» **Task directions**: Gather all lines in the data that hold the string "none".

» **Revision tracking records**:
>>

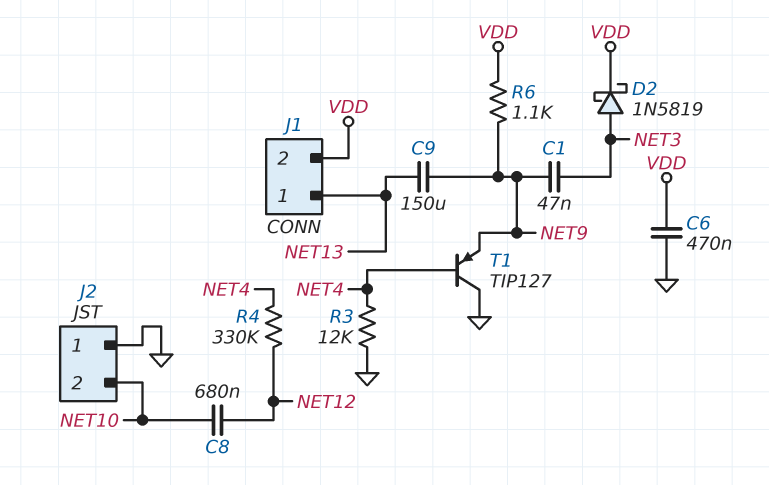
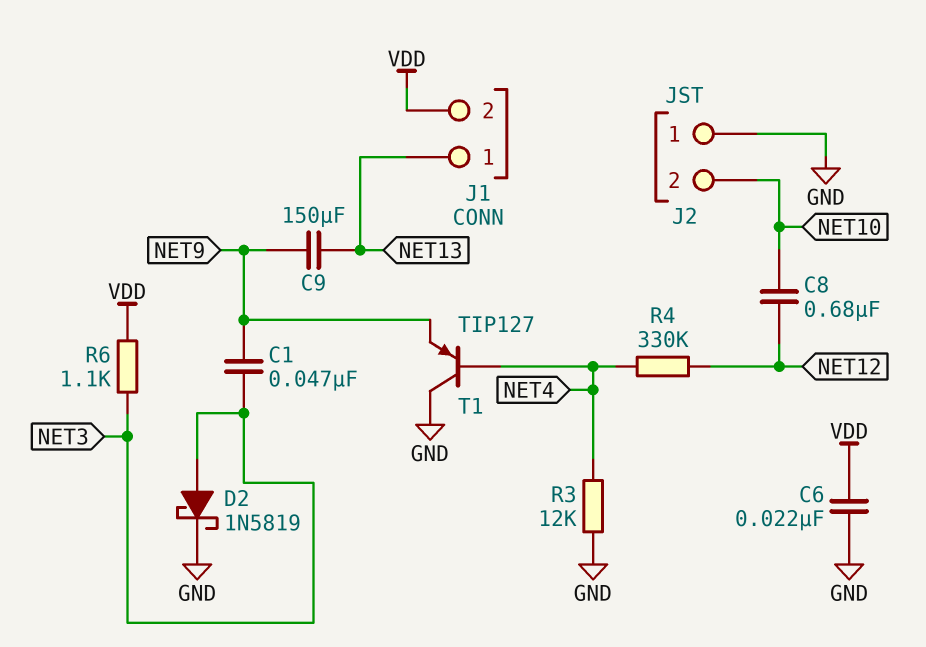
C6: 470nF (GND, VDD) -> 22nF (GND, VDD)
D2: schottky 1N5819 (A NET3, K VDD) -> schottky 1N5819 (A NET3, K GND)
R6: 1.1k (NET9, VDD) -> 1.1k (NET3, VDD)

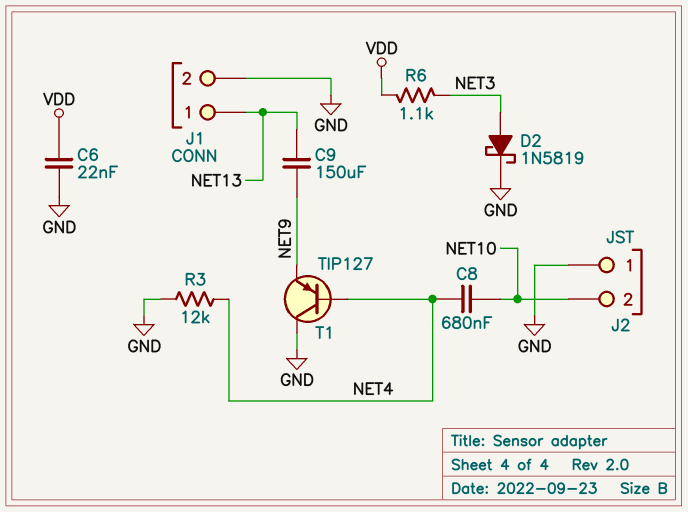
C1: 47nF (NET3, NET9) -> none
C8: 680nF (NET10, NET12) -> 680nF (NET4, NET10)
J1 pin 2: VDD -> GND
R4: 330k (NET4, NET12) -> none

<<

» **Result for this exercise**:
C1: 47nF (NET3, NET9) -> none
R4: 330k (NET4, NET12) -> none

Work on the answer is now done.